[Object matching data]
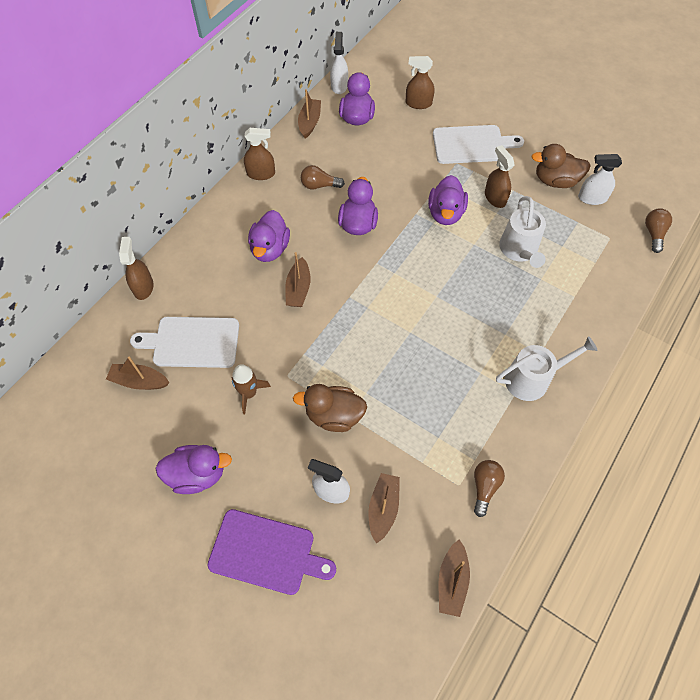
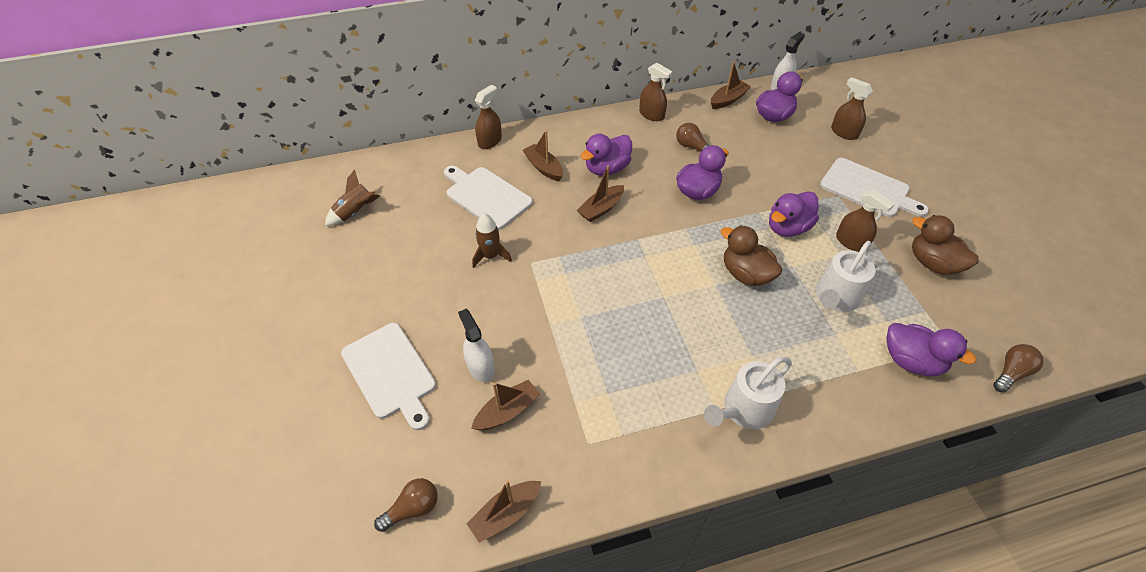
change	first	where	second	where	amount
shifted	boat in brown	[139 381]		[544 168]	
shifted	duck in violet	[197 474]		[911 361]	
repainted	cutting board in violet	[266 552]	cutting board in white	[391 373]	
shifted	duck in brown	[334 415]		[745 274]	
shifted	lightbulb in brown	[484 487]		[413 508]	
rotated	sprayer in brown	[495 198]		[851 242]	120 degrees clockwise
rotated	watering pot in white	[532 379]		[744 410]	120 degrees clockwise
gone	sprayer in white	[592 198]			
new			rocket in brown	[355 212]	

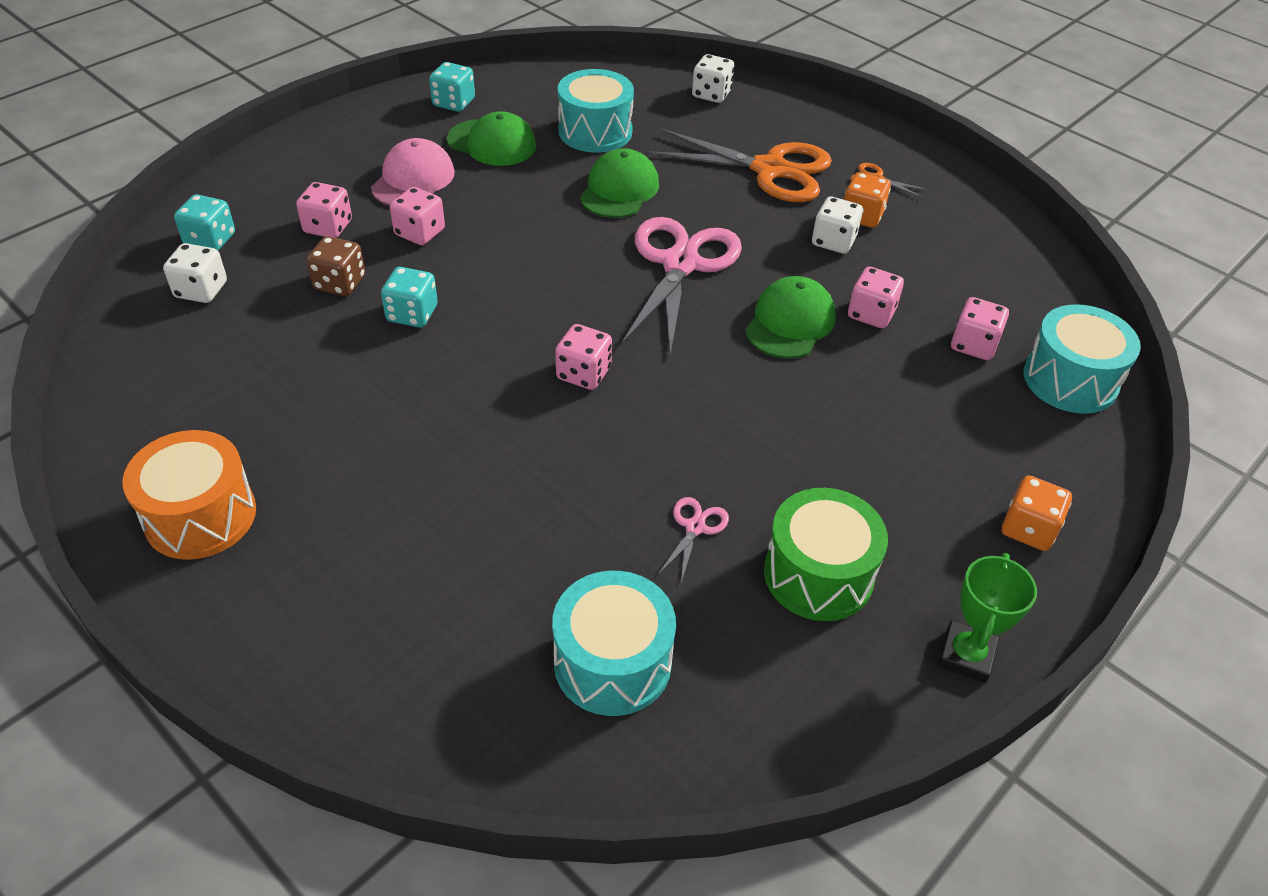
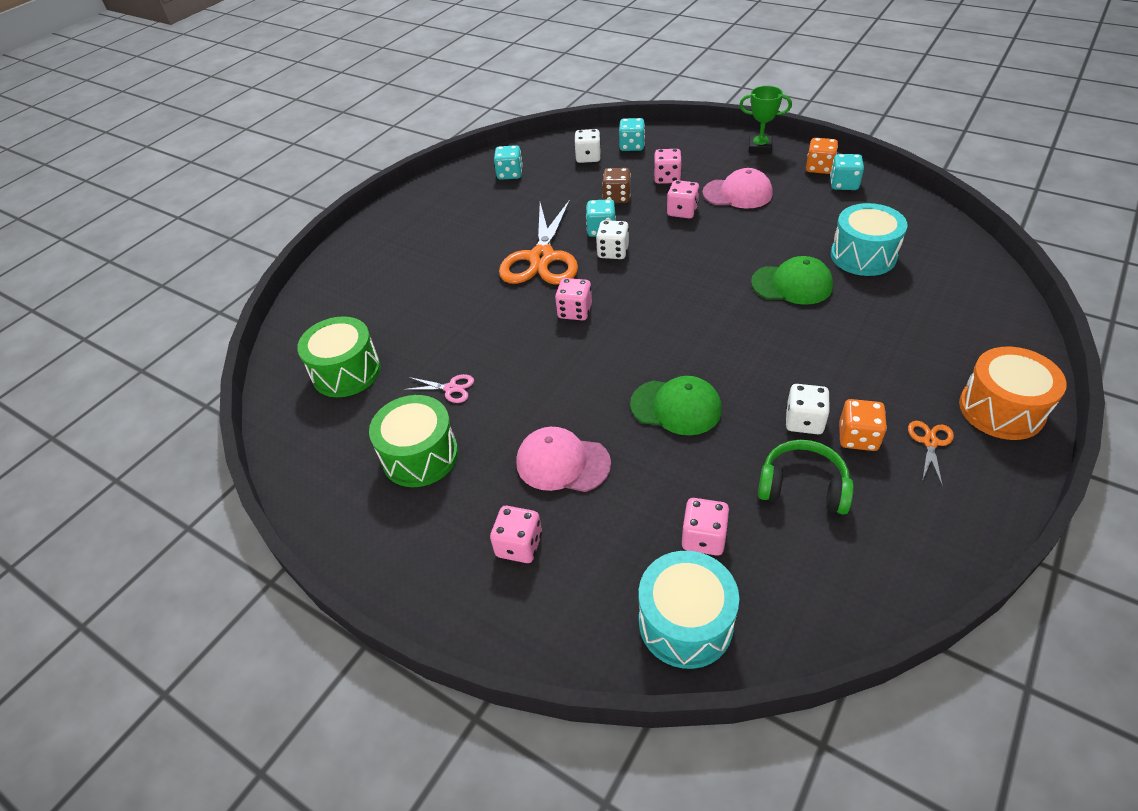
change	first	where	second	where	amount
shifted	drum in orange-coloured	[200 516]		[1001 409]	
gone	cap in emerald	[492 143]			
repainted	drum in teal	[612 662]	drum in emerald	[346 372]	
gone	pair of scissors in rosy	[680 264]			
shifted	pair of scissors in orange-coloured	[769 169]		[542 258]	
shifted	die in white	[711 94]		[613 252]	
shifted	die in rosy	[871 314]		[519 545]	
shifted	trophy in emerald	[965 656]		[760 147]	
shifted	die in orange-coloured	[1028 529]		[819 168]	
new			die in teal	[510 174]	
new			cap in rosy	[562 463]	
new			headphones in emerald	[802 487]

Your objective: Leave the pictures out and print the records above exactly as they stand.

Answer section:
change	first	where	second	where	amount
shifted	boat in brown	[139 381]		[544 168]	
shifted	duck in violet	[197 474]		[911 361]	
repainted	cutting board in violet	[266 552]	cutting board in white	[391 373]	
shifted	duck in brown	[334 415]		[745 274]	
shifted	lightbulb in brown	[484 487]		[413 508]	
rotated	sprayer in brown	[495 198]		[851 242]	120 degrees clockwise
rotated	watering pot in white	[532 379]		[744 410]	120 degrees clockwise
gone	sprayer in white	[592 198]			
new			rocket in brown	[355 212]	

change	first	where	second	where	amount
shifted	drum in orange-coloured	[200 516]		[1001 409]	
gone	cap in emerald	[492 143]			
repainted	drum in teal	[612 662]	drum in emerald	[346 372]	
gone	pair of scissors in rosy	[680 264]			
shifted	pair of scissors in orange-coloured	[769 169]		[542 258]	
shifted	die in white	[711 94]		[613 252]	
shifted	die in rosy	[871 314]		[519 545]	
shifted	trophy in emerald	[965 656]		[760 147]	
shifted	die in orange-coloured	[1028 529]		[819 168]	
new			die in teal	[510 174]	
new			cap in rosy	[562 463]	
new			headphones in emerald	[802 487]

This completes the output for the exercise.